**Task inputs:**
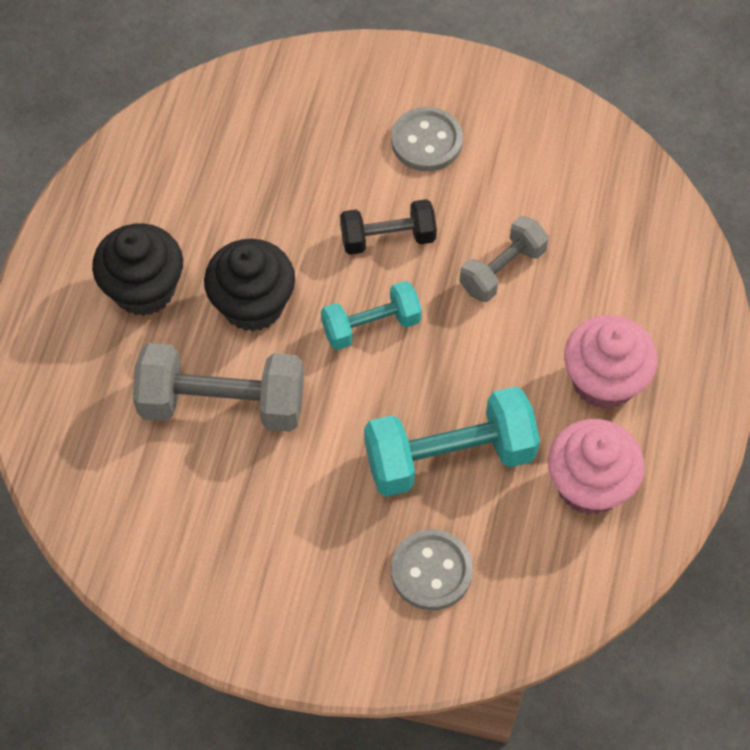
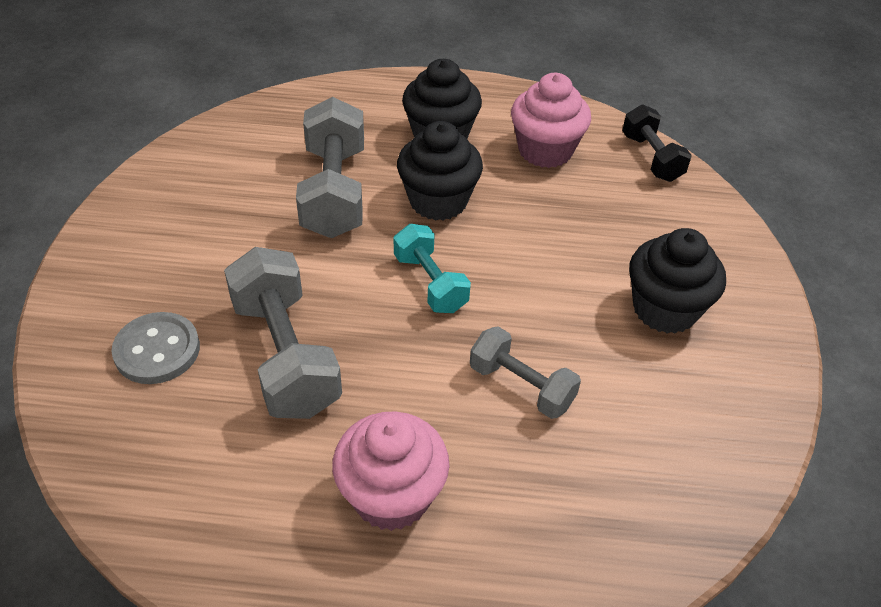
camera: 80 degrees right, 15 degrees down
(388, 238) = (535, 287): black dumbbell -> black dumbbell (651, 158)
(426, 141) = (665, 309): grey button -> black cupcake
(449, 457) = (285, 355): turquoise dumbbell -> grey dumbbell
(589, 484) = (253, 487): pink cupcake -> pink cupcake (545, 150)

==

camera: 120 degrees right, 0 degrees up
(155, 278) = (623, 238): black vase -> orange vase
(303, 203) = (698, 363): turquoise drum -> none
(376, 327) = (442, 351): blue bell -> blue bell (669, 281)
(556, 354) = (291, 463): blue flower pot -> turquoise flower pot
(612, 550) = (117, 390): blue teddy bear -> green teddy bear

**About this task:** Nothing but a number should be given: the count of lines in the material where the string "degrees" occurs.

**Task result:** 2